→ **Input records**
○ ○ ○ ○ ○

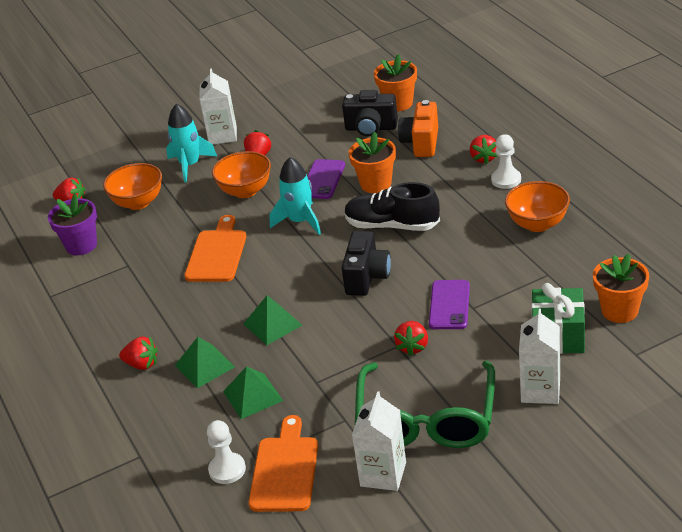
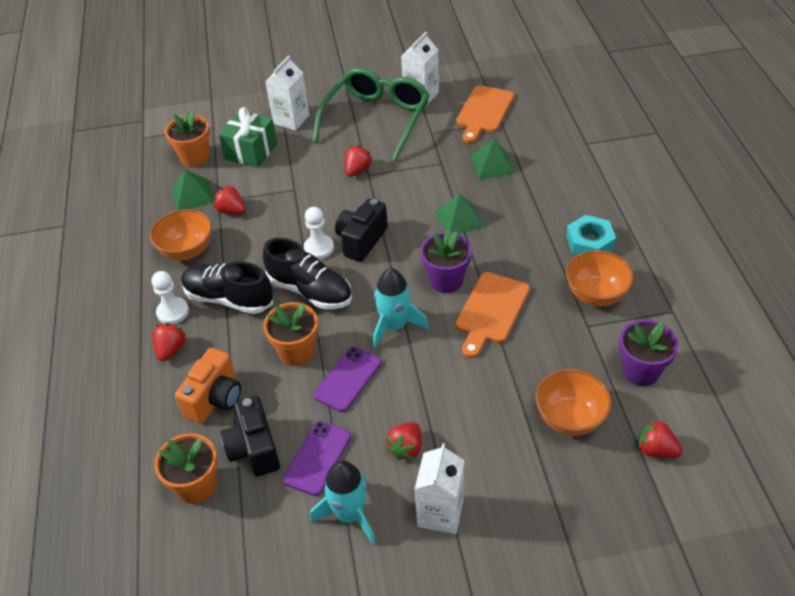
camera: 165 degrees left, 10 degrees up
(129, 336) = (589, 242): none -> turquoise nut
(142, 364) = (579, 212): red strawberry -> red strawberry (231, 211)
(190, 165) = (496, 465): turquoise rocket -> turquoise rocket (350, 515)
(204, 366) = (525, 198): green pyramid -> green pyramid (192, 195)
(227, 469) = (523, 120): white pawn -> white pawn (319, 248)
(245, 191) = (438, 392): orange bowl -> orange bowl (595, 295)
(266, 266) = (446, 280): none -> purple flower pot
(371, 128) = (254, 449): black camera -> black camera turned 135 degrees counterclockwise
(449, 305) = (310, 196): purple phone -> purple phone (317, 458)
(463, 201) = (229, 298): none -> black shoe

○ ○ ○ ○ ○

→ **What you need to do**
Please output the listing above exactly from its first line through the line with "(449, 305) = (310, 196): purple", both included, and nothing beyond that line. Omit pictures.

→ **Result below**
camera: 165 degrees left, 10 degrees up
(129, 336) = (589, 242): none -> turquoise nut
(142, 364) = (579, 212): red strawberry -> red strawberry (231, 211)
(190, 165) = (496, 465): turquoise rocket -> turquoise rocket (350, 515)
(204, 366) = (525, 198): green pyramid -> green pyramid (192, 195)
(227, 469) = (523, 120): white pawn -> white pawn (319, 248)
(245, 191) = (438, 392): orange bowl -> orange bowl (595, 295)
(266, 266) = (446, 280): none -> purple flower pot
(371, 128) = (254, 449): black camera -> black camera turned 135 degrees counterclockwise
(449, 305) = (310, 196): purple phone -> purple phone (317, 458)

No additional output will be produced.